* _The problem_:
Please print each entry below exactly as it stands, but without any pictures.

[Entries taken from a collection]
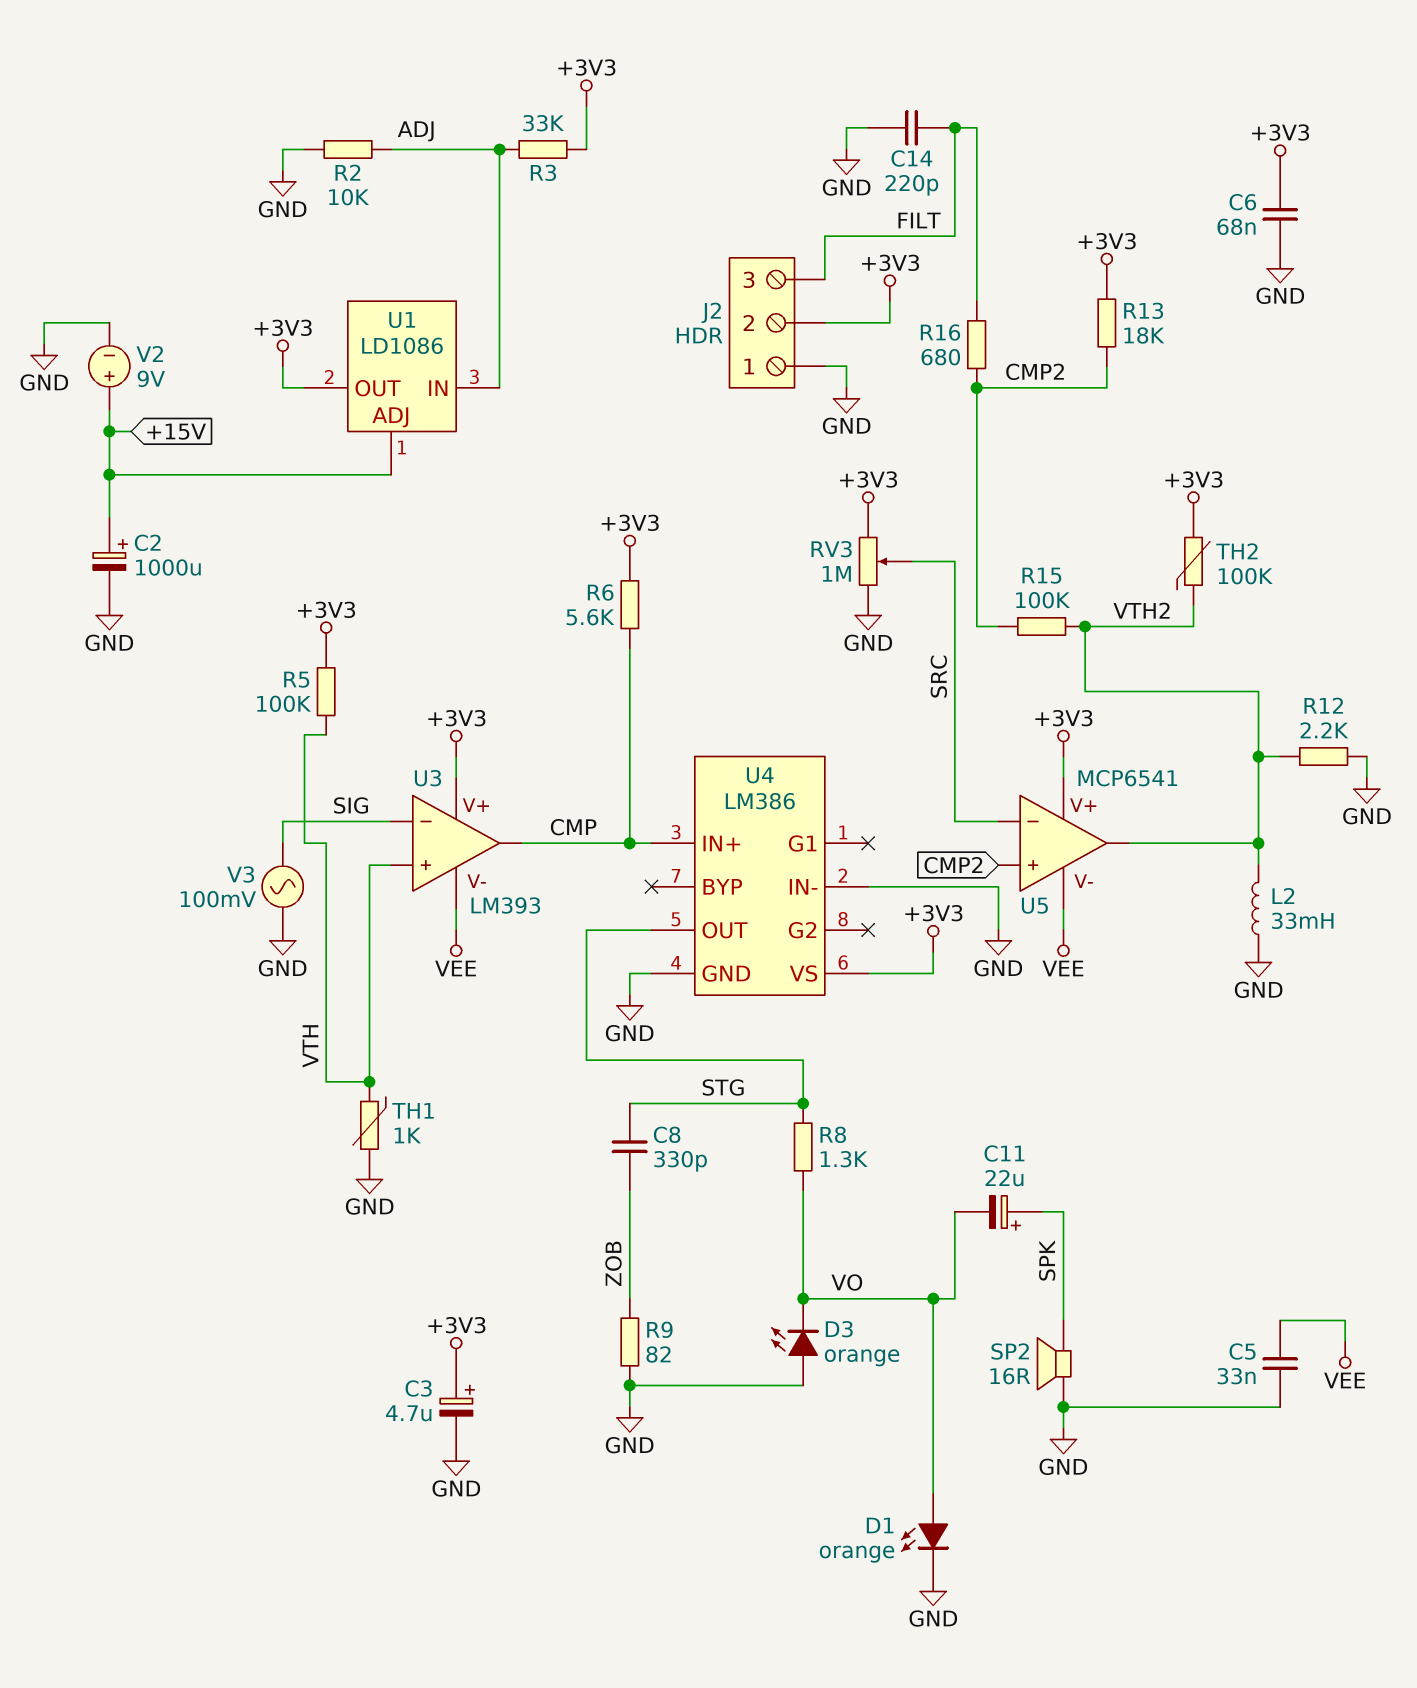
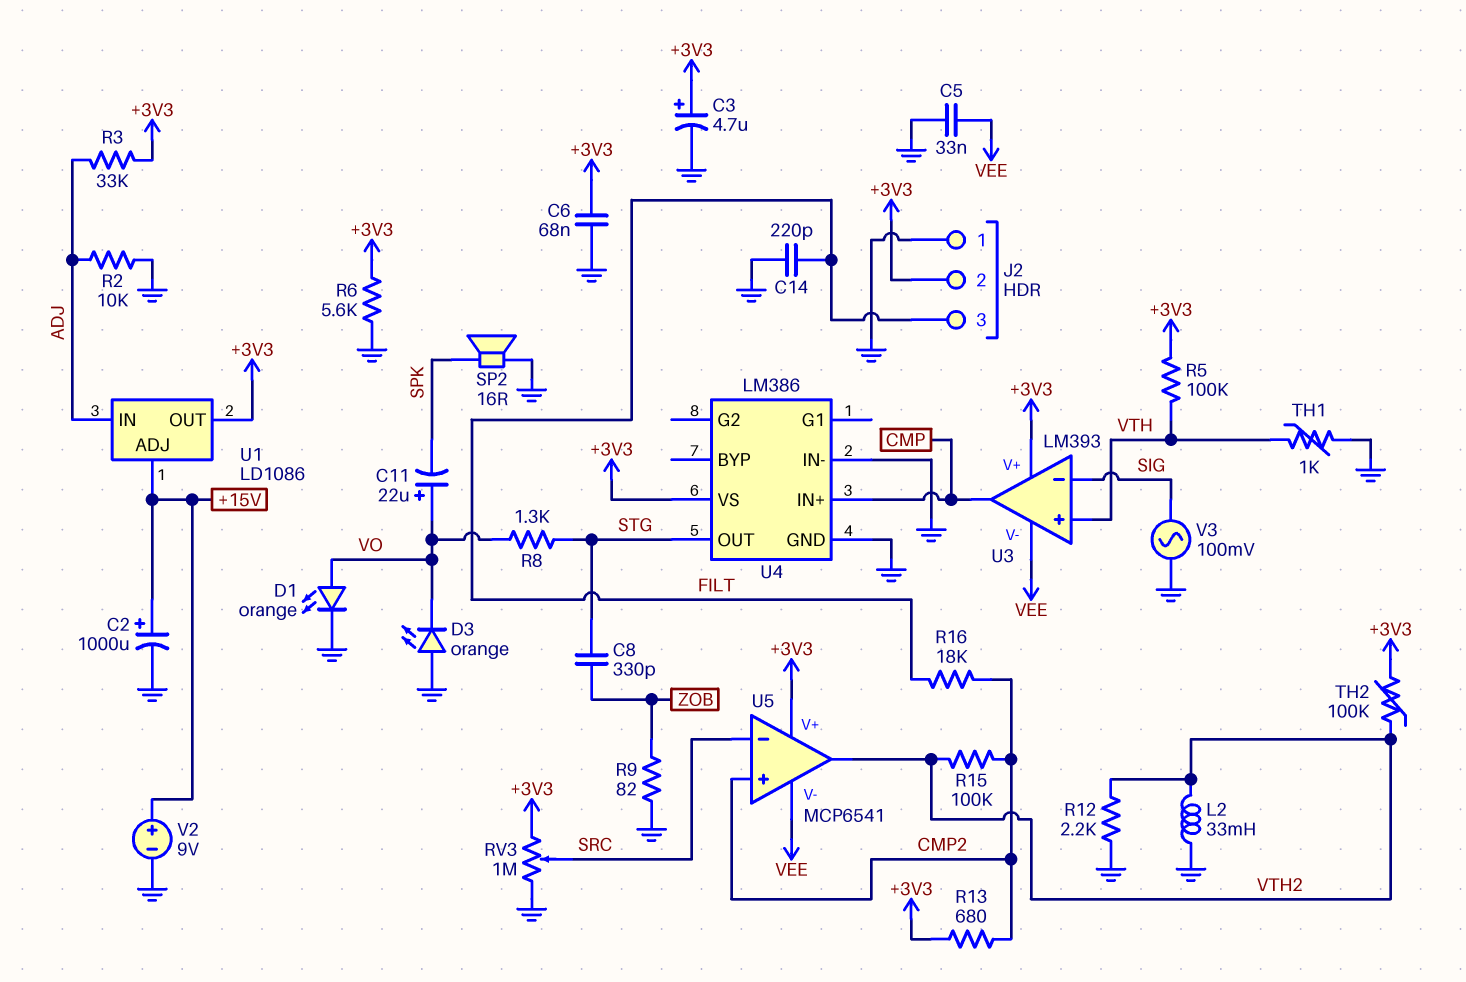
C11: 22uF (plus SPK, minus VO) -> 22uF (plus VO, minus SPK)
R6: 5.6k (+3V3, CMP) -> 5.6k (+3V3, GND)
R13: 18k (+3V3, CMP2) -> 680 (+3V3, CMP2)
R16: 680 (CMP2, FILT) -> 18k (CMP2, FILT)

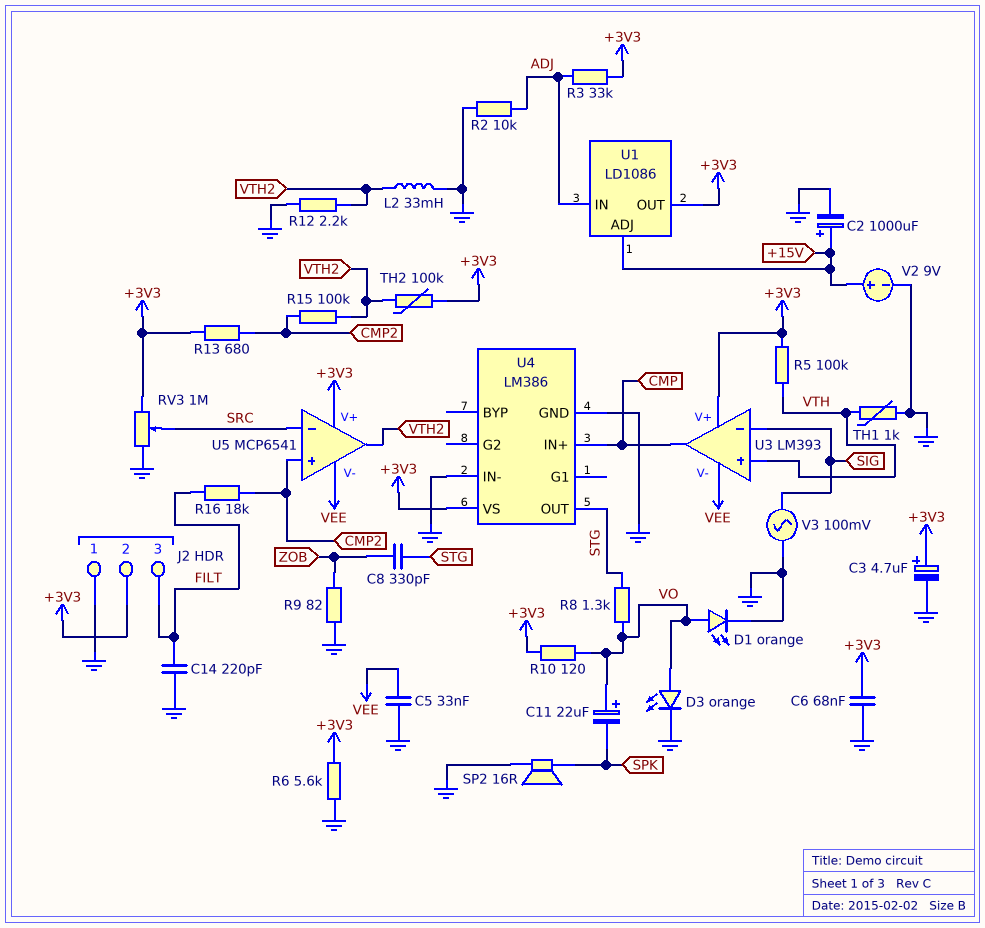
D3: LED orange (A GND, K VO) -> LED orange (A VO, K GND)
R10: none -> 120 (+3V3, VO)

* _Answer below_:
C11: 22uF (plus SPK, minus VO) -> 22uF (plus VO, minus SPK)
R6: 5.6k (+3V3, CMP) -> 5.6k (+3V3, GND)
R13: 18k (+3V3, CMP2) -> 680 (+3V3, CMP2)
R16: 680 (CMP2, FILT) -> 18k (CMP2, FILT)

D3: LED orange (A GND, K VO) -> LED orange (A VO, K GND)
R10: none -> 120 (+3V3, VO)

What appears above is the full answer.